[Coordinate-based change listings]
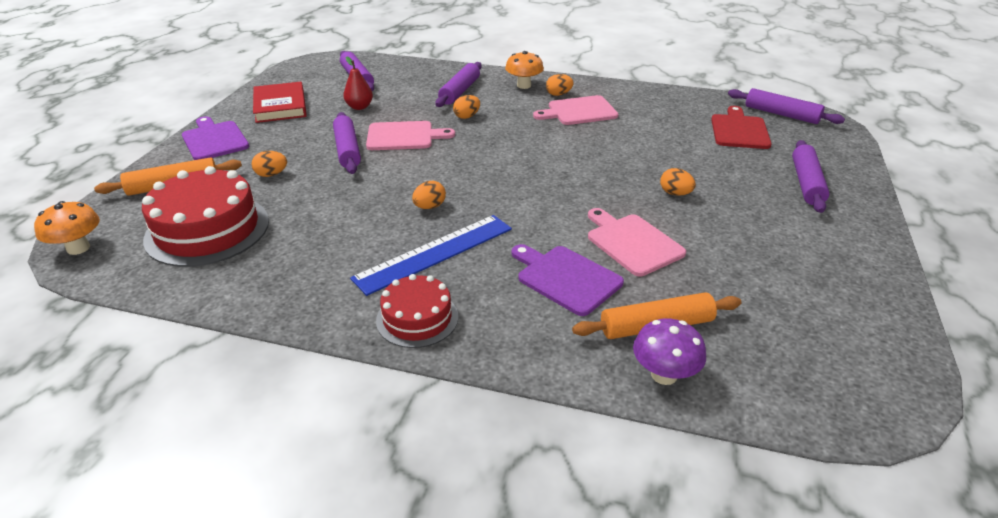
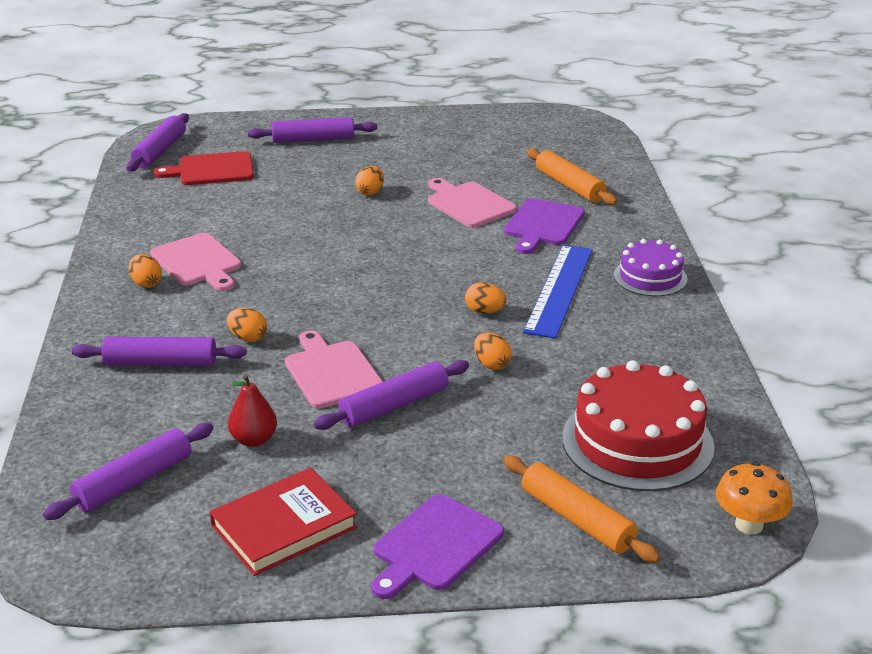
camera: 110 degrees left, 5 degrees down
(271, 174) = (494, 445): orange egg -> orange egg (491, 364)
(417, 318) = (650, 277): red cake -> purple cake
(435, 253) = (559, 290): blue ruler -> blue ruler turned 75 degrees clockwise
(524, 85) = (122, 314): orange mushroom -> none
(632, 242) = (468, 204): pink cutting board -> pink cutting board turned 105 degrees clockwise
(664, 375) = (616, 180): purple mushroom -> none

▸ **About this exercise**: Above are the records; repeat them exactly, omitting every picture.

▸ **Task response**:
camera: 110 degrees left, 5 degrees down
(271, 174) = (494, 445): orange egg -> orange egg (491, 364)
(417, 318) = (650, 277): red cake -> purple cake
(435, 253) = (559, 290): blue ruler -> blue ruler turned 75 degrees clockwise
(524, 85) = (122, 314): orange mushroom -> none
(632, 242) = (468, 204): pink cutting board -> pink cutting board turned 105 degrees clockwise
(664, 375) = (616, 180): purple mushroom -> none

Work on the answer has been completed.